* **Work to complete**
Transcription, pictures excluded: write out the data below exactly.

* **Data for this exercise**
▶

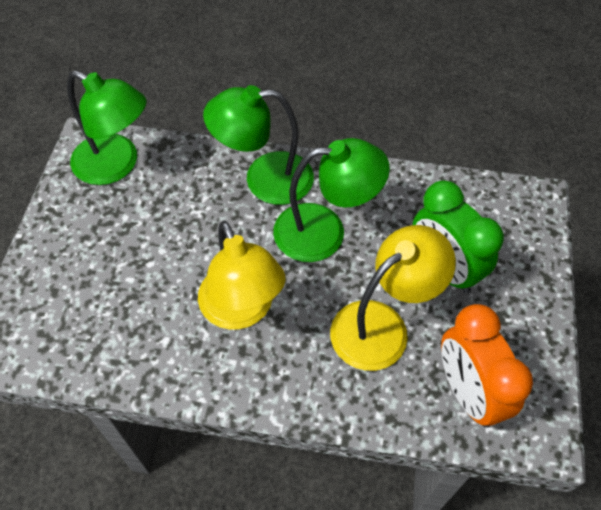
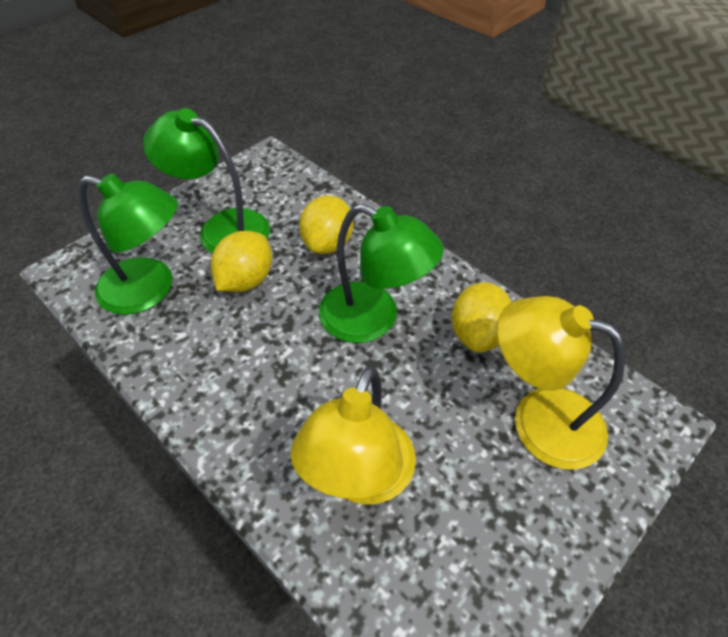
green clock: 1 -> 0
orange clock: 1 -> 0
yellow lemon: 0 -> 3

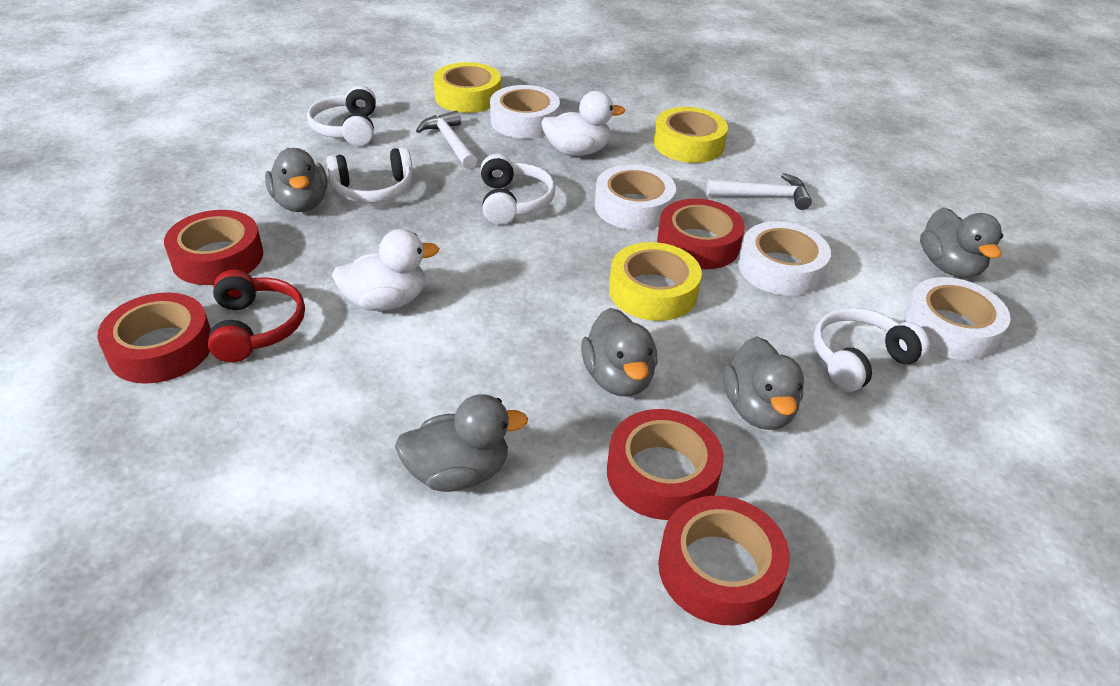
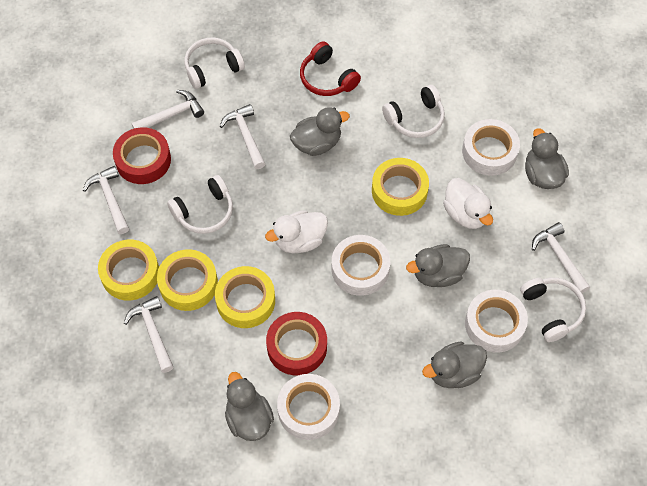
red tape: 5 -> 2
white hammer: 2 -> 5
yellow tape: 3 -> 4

◀

* **Response**
green clock: 1 -> 0
orange clock: 1 -> 0
yellow lemon: 0 -> 3

red tape: 5 -> 2
white hammer: 2 -> 5
yellow tape: 3 -> 4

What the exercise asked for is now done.